Convert every line in the items below into a JSON list of strings, one string per line, with blank lines left out.

■ **RECORDS PROVIDED**
--*--
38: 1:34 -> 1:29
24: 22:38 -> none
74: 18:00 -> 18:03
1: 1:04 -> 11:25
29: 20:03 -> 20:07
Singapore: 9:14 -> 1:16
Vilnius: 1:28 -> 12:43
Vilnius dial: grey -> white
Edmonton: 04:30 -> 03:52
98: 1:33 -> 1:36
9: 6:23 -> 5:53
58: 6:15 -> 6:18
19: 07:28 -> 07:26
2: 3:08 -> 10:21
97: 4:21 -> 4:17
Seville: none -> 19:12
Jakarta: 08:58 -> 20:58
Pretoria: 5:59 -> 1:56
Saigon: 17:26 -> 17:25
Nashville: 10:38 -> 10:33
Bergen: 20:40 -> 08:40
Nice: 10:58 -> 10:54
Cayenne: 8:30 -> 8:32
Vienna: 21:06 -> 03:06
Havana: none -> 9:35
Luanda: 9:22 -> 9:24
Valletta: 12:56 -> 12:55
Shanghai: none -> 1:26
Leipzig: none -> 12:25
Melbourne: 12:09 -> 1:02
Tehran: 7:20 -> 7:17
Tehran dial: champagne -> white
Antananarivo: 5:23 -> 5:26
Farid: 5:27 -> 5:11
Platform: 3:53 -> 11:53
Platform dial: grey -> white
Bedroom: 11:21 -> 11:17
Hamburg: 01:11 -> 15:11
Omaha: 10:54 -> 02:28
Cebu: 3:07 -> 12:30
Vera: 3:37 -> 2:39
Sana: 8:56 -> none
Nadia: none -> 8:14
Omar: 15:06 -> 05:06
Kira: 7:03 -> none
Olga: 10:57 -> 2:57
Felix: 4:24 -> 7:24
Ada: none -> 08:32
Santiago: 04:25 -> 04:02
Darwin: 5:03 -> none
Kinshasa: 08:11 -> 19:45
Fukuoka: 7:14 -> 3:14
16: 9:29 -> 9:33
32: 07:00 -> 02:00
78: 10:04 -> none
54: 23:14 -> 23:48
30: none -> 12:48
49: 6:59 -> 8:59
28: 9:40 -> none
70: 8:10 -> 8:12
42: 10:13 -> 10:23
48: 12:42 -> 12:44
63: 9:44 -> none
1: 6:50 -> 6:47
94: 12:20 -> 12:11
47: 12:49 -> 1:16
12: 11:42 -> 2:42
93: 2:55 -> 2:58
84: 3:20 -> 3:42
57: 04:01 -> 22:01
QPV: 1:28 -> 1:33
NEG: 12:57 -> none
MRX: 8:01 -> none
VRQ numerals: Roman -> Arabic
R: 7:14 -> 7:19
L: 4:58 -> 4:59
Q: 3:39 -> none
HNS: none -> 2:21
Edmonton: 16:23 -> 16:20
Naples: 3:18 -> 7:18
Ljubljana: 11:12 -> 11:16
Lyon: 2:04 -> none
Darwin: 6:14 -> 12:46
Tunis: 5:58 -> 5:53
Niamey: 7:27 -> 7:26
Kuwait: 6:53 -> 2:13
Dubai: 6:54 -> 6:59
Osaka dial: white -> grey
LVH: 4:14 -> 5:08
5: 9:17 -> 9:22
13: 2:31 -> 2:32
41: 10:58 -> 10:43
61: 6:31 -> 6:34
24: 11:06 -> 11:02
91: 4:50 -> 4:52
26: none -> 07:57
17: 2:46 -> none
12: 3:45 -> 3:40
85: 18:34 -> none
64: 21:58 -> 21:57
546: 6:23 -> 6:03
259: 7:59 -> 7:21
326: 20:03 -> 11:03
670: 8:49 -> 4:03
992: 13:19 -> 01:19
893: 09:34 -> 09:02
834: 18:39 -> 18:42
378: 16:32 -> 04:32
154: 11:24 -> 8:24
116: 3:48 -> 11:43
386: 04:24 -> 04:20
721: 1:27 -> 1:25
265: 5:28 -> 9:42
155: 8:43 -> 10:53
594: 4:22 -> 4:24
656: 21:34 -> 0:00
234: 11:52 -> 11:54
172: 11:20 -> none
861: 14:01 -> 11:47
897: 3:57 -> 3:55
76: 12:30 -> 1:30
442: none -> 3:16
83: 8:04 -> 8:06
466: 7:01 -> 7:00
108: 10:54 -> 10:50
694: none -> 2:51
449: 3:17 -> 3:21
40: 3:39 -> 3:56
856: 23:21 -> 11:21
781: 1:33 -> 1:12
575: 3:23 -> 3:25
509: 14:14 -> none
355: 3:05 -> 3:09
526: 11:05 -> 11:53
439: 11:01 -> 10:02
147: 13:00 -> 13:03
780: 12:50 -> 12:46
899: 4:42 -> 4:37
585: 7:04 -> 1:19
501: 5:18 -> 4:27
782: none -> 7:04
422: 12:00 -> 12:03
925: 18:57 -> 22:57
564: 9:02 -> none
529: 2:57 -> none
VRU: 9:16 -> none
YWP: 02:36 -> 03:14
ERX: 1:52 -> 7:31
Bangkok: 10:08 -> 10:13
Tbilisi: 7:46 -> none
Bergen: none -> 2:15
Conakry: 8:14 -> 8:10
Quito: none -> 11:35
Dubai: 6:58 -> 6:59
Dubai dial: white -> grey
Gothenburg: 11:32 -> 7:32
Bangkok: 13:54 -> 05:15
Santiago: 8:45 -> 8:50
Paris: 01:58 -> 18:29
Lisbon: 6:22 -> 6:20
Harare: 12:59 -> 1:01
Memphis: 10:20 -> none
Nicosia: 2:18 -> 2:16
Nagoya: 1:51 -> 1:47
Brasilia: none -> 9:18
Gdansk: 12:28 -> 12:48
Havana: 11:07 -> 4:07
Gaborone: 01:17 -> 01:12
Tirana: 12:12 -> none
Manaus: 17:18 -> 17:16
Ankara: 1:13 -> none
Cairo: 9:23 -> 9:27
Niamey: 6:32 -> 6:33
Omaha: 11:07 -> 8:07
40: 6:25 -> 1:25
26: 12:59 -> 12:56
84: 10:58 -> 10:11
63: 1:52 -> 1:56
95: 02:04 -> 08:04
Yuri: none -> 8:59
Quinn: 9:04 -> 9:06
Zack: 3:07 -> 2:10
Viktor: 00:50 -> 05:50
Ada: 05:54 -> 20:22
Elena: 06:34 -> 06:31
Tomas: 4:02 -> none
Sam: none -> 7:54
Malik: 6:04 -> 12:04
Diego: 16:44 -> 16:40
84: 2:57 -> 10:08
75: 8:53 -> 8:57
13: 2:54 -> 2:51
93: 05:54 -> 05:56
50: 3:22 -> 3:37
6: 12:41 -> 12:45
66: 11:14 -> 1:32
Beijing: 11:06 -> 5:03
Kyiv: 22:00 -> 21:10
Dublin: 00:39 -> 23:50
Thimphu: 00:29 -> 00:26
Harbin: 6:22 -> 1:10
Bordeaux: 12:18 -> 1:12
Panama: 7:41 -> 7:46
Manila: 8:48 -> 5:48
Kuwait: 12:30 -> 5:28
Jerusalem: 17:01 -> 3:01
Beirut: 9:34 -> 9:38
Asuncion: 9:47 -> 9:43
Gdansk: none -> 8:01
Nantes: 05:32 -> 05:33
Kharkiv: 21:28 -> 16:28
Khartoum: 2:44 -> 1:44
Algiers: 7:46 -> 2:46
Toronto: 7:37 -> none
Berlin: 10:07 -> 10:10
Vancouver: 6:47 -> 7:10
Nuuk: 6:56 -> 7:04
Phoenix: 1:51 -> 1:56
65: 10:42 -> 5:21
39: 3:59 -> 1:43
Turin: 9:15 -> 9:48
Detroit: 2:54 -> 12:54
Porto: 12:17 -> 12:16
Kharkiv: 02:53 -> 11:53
--*--
■ **WRITTEN ANSWER**
[
  "38: 1:34 -> 1:29",
  "24: 22:38 -> none",
  "74: 18:00 -> 18:03",
  "1: 1:04 -> 11:25",
  "29: 20:03 -> 20:07",
  "Singapore: 9:14 -> 1:16",
  "Vilnius: 1:28 -> 12:43",
  "Vilnius dial: grey -> white",
  "Edmonton: 04:30 -> 03:52",
  "98: 1:33 -> 1:36",
  "9: 6:23 -> 5:53",
  "58: 6:15 -> 6:18",
  "19: 07:28 -> 07:26",
  "2: 3:08 -> 10:21",
  "97: 4:21 -> 4:17",
  "Seville: none -> 19:12",
  "Jakarta: 08:58 -> 20:58",
  "Pretoria: 5:59 -> 1:56",
  "Saigon: 17:26 -> 17:25",
  "Nashville: 10:38 -> 10:33",
  "Bergen: 20:40 -> 08:40",
  "Nice: 10:58 -> 10:54",
  "Cayenne: 8:30 -> 8:32",
  "Vienna: 21:06 -> 03:06",
  "Havana: none -> 9:35",
  "Luanda: 9:22 -> 9:24",
  "Valletta: 12:56 -> 12:55",
  "Shanghai: none -> 1:26",
  "Leipzig: none -> 12:25",
  "Melbourne: 12:09 -> 1:02",
  "Tehran: 7:20 -> 7:17",
  "Tehran dial: champagne -> white",
  "Antananarivo: 5:23 -> 5:26",
  "Farid: 5:27 -> 5:11",
  "Platform: 3:53 -> 11:53",
  "Platform dial: grey -> white",
  "Bedroom: 11:21 -> 11:17",
  "Hamburg: 01:11 -> 15:11",
  "Omaha: 10:54 -> 02:28",
  "Cebu: 3:07 -> 12:30",
  "Vera: 3:37 -> 2:39",
  "Sana: 8:56 -> none",
  "Nadia: none -> 8:14",
  "Omar: 15:06 -> 05:06",
  "Kira: 7:03 -> none",
  "Olga: 10:57 -> 2:57",
  "Felix: 4:24 -> 7:24",
  "Ada: none -> 08:32",
  "Santiago: 04:25 -> 04:02",
  "Darwin: 5:03 -> none",
  "Kinshasa: 08:11 -> 19:45",
  "Fukuoka: 7:14 -> 3:14",
  "16: 9:29 -> 9:33",
  "32: 07:00 -> 02:00",
  "78: 10:04 -> none",
  "54: 23:14 -> 23:48",
  "30: none -> 12:48",
  "49: 6:59 -> 8:59",
  "28: 9:40 -> none",
  "70: 8:10 -> 8:12",
  "42: 10:13 -> 10:23",
  "48: 12:42 -> 12:44",
  "63: 9:44 -> none",
  "1: 6:50 -> 6:47",
  "94: 12:20 -> 12:11",
  "47: 12:49 -> 1:16",
  "12: 11:42 -> 2:42",
  "93: 2:55 -> 2:58",
  "84: 3:20 -> 3:42",
  "57: 04:01 -> 22:01",
  "QPV: 1:28 -> 1:33",
  "NEG: 12:57 -> none",
  "MRX: 8:01 -> none",
  "VRQ numerals: Roman -> Arabic",
  "R: 7:14 -> 7:19",
  "L: 4:58 -> 4:59",
  "Q: 3:39 -> none",
  "HNS: none -> 2:21",
  "Edmonton: 16:23 -> 16:20",
  "Naples: 3:18 -> 7:18",
  "Ljubljana: 11:12 -> 11:16",
  "Lyon: 2:04 -> none",
  "Darwin: 6:14 -> 12:46",
  "Tunis: 5:58 -> 5:53",
  "Niamey: 7:27 -> 7:26",
  "Kuwait: 6:53 -> 2:13",
  "Dubai: 6:54 -> 6:59",
  "Osaka dial: white -> grey",
  "LVH: 4:14 -> 5:08",
  "5: 9:17 -> 9:22",
  "13: 2:31 -> 2:32",
  "41: 10:58 -> 10:43",
  "61: 6:31 -> 6:34",
  "24: 11:06 -> 11:02",
  "91: 4:50 -> 4:52",
  "26: none -> 07:57",
  "17: 2:46 -> none",
  "12: 3:45 -> 3:40",
  "85: 18:34 -> none",
  "64: 21:58 -> 21:57",
  "546: 6:23 -> 6:03",
  "259: 7:59 -> 7:21",
  "326: 20:03 -> 11:03",
  "670: 8:49 -> 4:03",
  "992: 13:19 -> 01:19",
  "893: 09:34 -> 09:02",
  "834: 18:39 -> 18:42",
  "378: 16:32 -> 04:32",
  "154: 11:24 -> 8:24",
  "116: 3:48 -> 11:43",
  "386: 04:24 -> 04:20",
  "721: 1:27 -> 1:25",
  "265: 5:28 -> 9:42",
  "155: 8:43 -> 10:53",
  "594: 4:22 -> 4:24",
  "656: 21:34 -> 0:00",
  "234: 11:52 -> 11:54",
  "172: 11:20 -> none",
  "861: 14:01 -> 11:47",
  "897: 3:57 -> 3:55",
  "76: 12:30 -> 1:30",
  "442: none -> 3:16",
  "83: 8:04 -> 8:06",
  "466: 7:01 -> 7:00",
  "108: 10:54 -> 10:50",
  "694: none -> 2:51",
  "449: 3:17 -> 3:21",
  "40: 3:39 -> 3:56",
  "856: 23:21 -> 11:21",
  "781: 1:33 -> 1:12",
  "575: 3:23 -> 3:25",
  "509: 14:14 -> none",
  "355: 3:05 -> 3:09",
  "526: 11:05 -> 11:53",
  "439: 11:01 -> 10:02",
  "147: 13:00 -> 13:03",
  "780: 12:50 -> 12:46",
  "899: 4:42 -> 4:37",
  "585: 7:04 -> 1:19",
  "501: 5:18 -> 4:27",
  "782: none -> 7:04",
  "422: 12:00 -> 12:03",
  "925: 18:57 -> 22:57",
  "564: 9:02 -> none",
  "529: 2:57 -> none",
  "VRU: 9:16 -> none",
  "YWP: 02:36 -> 03:14",
  "ERX: 1:52 -> 7:31",
  "Bangkok: 10:08 -> 10:13",
  "Tbilisi: 7:46 -> none",
  "Bergen: none -> 2:15",
  "Conakry: 8:14 -> 8:10",
  "Quito: none -> 11:35",
  "Dubai: 6:58 -> 6:59",
  "Dubai dial: white -> grey",
  "Gothenburg: 11:32 -> 7:32",
  "Bangkok: 13:54 -> 05:15",
  "Santiago: 8:45 -> 8:50",
  "Paris: 01:58 -> 18:29",
  "Lisbon: 6:22 -> 6:20",
  "Harare: 12:59 -> 1:01",
  "Memphis: 10:20 -> none",
  "Nicosia: 2:18 -> 2:16",
  "Nagoya: 1:51 -> 1:47",
  "Brasilia: none -> 9:18",
  "Gdansk: 12:28 -> 12:48",
  "Havana: 11:07 -> 4:07",
  "Gaborone: 01:17 -> 01:12",
  "Tirana: 12:12 -> none",
  "Manaus: 17:18 -> 17:16",
  "Ankara: 1:13 -> none",
  "Cairo: 9:23 -> 9:27",
  "Niamey: 6:32 -> 6:33",
  "Omaha: 11:07 -> 8:07",
  "40: 6:25 -> 1:25",
  "26: 12:59 -> 12:56",
  "84: 10:58 -> 10:11",
  "63: 1:52 -> 1:56",
  "95: 02:04 -> 08:04",
  "Yuri: none -> 8:59",
  "Quinn: 9:04 -> 9:06",
  "Zack: 3:07 -> 2:10",
  "Viktor: 00:50 -> 05:50",
  "Ada: 05:54 -> 20:22",
  "Elena: 06:34 -> 06:31",
  "Tomas: 4:02 -> none",
  "Sam: none -> 7:54",
  "Malik: 6:04 -> 12:04",
  "Diego: 16:44 -> 16:40",
  "84: 2:57 -> 10:08",
  "75: 8:53 -> 8:57",
  "13: 2:54 -> 2:51",
  "93: 05:54 -> 05:56",
  "50: 3:22 -> 3:37",
  "6: 12:41 -> 12:45",
  "66: 11:14 -> 1:32",
  "Beijing: 11:06 -> 5:03",
  "Kyiv: 22:00 -> 21:10",
  "Dublin: 00:39 -> 23:50",
  "Thimphu: 00:29 -> 00:26",
  "Harbin: 6:22 -> 1:10",
  "Bordeaux: 12:18 -> 1:12",
  "Panama: 7:41 -> 7:46",
  "Manila: 8:48 -> 5:48",
  "Kuwait: 12:30 -> 5:28",
  "Jerusalem: 17:01 -> 3:01",
  "Beirut: 9:34 -> 9:38",
  "Asuncion: 9:47 -> 9:43",
  "Gdansk: none -> 8:01",
  "Nantes: 05:32 -> 05:33",
  "Kharkiv: 21:28 -> 16:28",
  "Khartoum: 2:44 -> 1:44",
  "Algiers: 7:46 -> 2:46",
  "Toronto: 7:37 -> none",
  "Berlin: 10:07 -> 10:10",
  "Vancouver: 6:47 -> 7:10",
  "Nuuk: 6:56 -> 7:04",
  "Phoenix: 1:51 -> 1:56",
  "65: 10:42 -> 5:21",
  "39: 3:59 -> 1:43",
  "Turin: 9:15 -> 9:48",
  "Detroit: 2:54 -> 12:54",
  "Porto: 12:17 -> 12:16",
  "Kharkiv: 02:53 -> 11:53"
]